__Directions__
From the line containing "first_place: [467, 192]" to the line containing "new: star/red" in the entries below, reproduce every line exactly, ends included. Nothing else belongs in the copy, and no pictures.

[Object state comparisons]

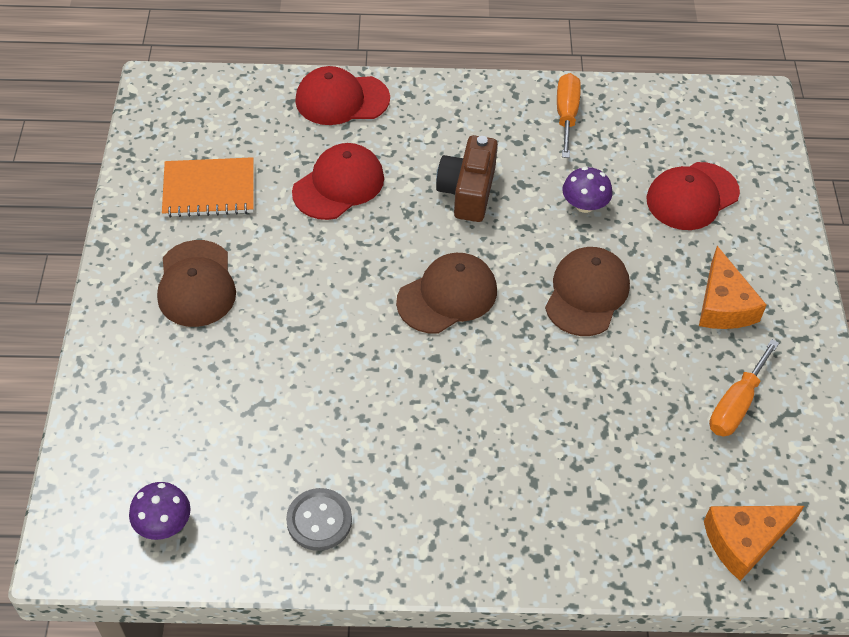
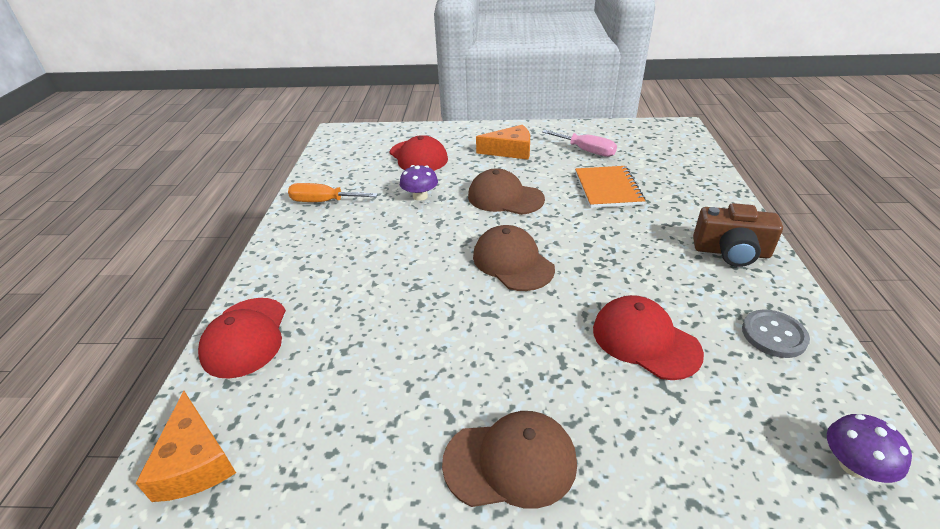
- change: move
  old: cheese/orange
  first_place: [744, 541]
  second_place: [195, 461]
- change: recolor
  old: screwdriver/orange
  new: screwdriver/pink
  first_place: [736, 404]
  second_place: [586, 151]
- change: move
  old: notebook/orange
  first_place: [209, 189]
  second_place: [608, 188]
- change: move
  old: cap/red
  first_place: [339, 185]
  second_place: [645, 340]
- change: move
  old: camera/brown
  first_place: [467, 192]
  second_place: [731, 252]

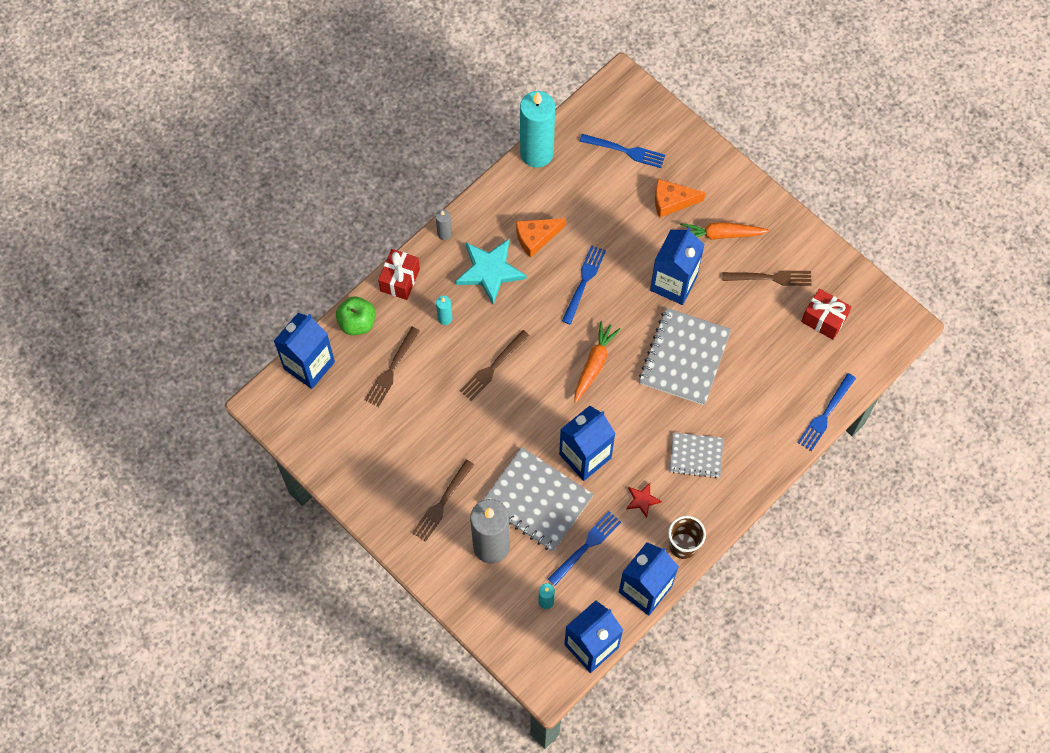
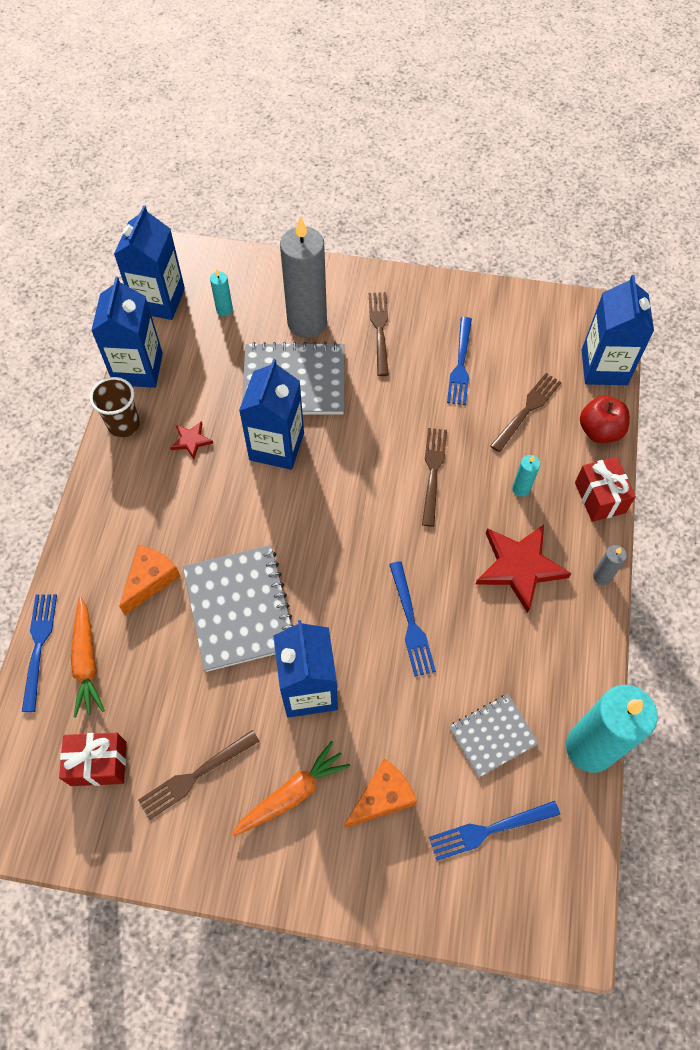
- change: move
  old: carrot/orange
  first_place: [594, 364]
  second_place: [87, 661]
- change: move
  old: cheese/orange
  first_place: [536, 238]
  second_place: [150, 580]
- change: move
  old: fork/blue
  first_place: [586, 546]
  second_place: [460, 364]
- change: move
  old: notebook/grey
  first_place: [696, 456]
  second_place: [493, 736]
- change: recolor
  old: star/turquoise
  new: star/red
  first_place: [490, 271]
  second_place: [519, 567]
- change: rotate
  old: fork/brown
  first_place: [391, 369]
  second_place: [527, 410]
  degrees: 45
- change: recolor
  old: apple/green
  new: apple/red
  first_place: [357, 322]
  second_place: [599, 431]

__Output__
  first_place: [467, 192]
  second_place: [731, 252]

- change: move
  old: carrot/orange
  first_place: [594, 364]
  second_place: [87, 661]
- change: move
  old: cheese/orange
  first_place: [536, 238]
  second_place: [150, 580]
- change: move
  old: fork/blue
  first_place: [586, 546]
  second_place: [460, 364]
- change: move
  old: notebook/grey
  first_place: [696, 456]
  second_place: [493, 736]
- change: recolor
  old: star/turquoise
  new: star/red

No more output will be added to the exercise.